What you should do - Copy the material word for word, starting with the line that contains "black star: moved 1 px left, 1 px up" and ending with its last line, both included. Leave the pictures out of your answer.

[Dataset items]
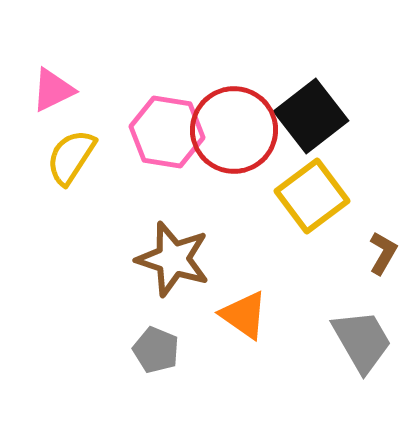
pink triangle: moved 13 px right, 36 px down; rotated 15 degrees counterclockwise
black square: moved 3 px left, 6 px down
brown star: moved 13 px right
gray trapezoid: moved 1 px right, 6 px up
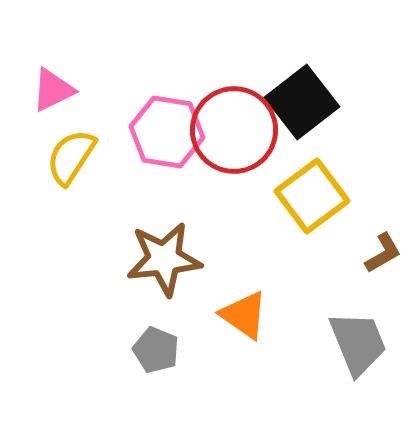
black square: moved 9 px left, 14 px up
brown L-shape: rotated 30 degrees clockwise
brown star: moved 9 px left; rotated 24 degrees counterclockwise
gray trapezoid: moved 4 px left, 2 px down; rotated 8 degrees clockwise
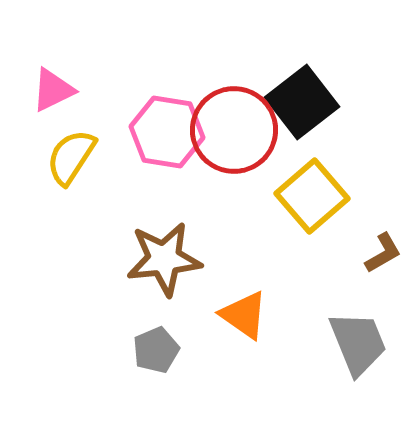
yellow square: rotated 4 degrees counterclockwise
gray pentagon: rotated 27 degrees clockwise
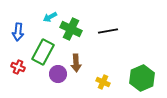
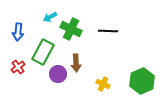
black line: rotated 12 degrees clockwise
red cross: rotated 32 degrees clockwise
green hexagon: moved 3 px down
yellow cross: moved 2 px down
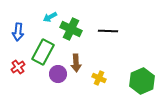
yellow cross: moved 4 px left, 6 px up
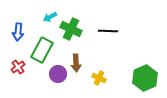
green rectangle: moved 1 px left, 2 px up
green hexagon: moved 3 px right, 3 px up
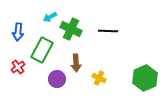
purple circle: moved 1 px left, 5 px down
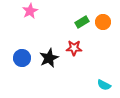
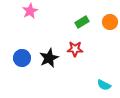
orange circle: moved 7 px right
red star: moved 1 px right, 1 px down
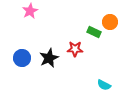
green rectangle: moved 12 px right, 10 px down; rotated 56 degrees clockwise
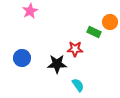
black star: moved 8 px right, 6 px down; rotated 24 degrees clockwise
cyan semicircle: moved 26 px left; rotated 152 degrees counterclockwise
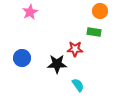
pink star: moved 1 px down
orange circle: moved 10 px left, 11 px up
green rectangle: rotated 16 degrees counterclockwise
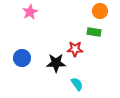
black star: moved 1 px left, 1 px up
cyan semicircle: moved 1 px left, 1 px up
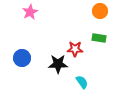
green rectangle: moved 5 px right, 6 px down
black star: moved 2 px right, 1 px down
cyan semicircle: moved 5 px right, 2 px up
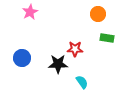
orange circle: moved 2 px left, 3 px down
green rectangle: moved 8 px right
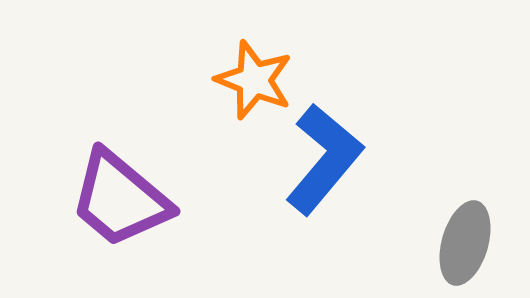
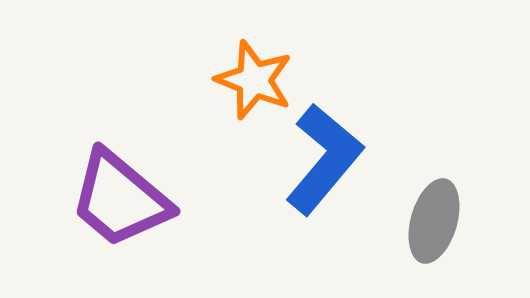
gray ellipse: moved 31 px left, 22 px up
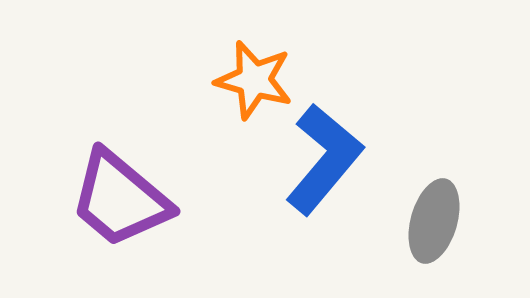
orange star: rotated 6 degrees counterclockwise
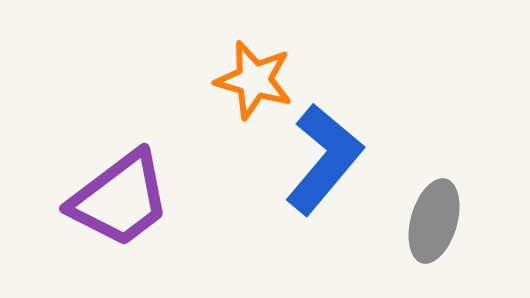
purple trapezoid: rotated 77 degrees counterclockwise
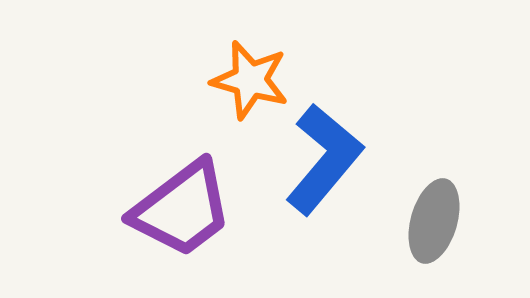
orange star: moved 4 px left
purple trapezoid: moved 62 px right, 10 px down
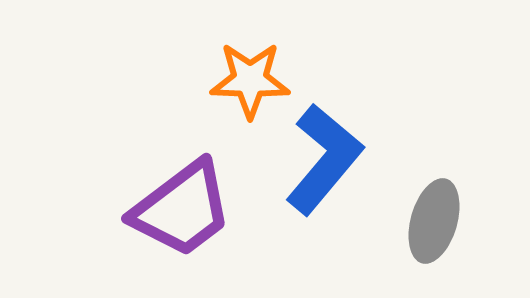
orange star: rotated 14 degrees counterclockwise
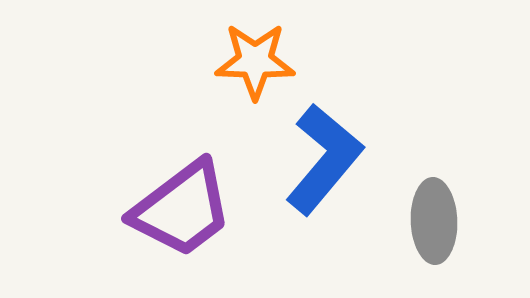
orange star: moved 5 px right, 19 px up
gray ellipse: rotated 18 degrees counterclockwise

Response below -
black star: moved 1 px left, 1 px up
cyan semicircle: moved 1 px left, 1 px up
green rectangle: moved 5 px right, 6 px down
black star: moved 2 px right, 1 px down
cyan semicircle: moved 5 px right, 2 px up
orange circle: moved 2 px left, 3 px down
green rectangle: moved 8 px right
gray ellipse: moved 31 px left, 22 px up
orange star: rotated 6 degrees counterclockwise
purple trapezoid: rotated 77 degrees counterclockwise
orange star: moved 4 px left
purple trapezoid: moved 62 px right, 10 px down
orange star: rotated 14 degrees counterclockwise
orange star: moved 5 px right, 19 px up
gray ellipse: rotated 18 degrees counterclockwise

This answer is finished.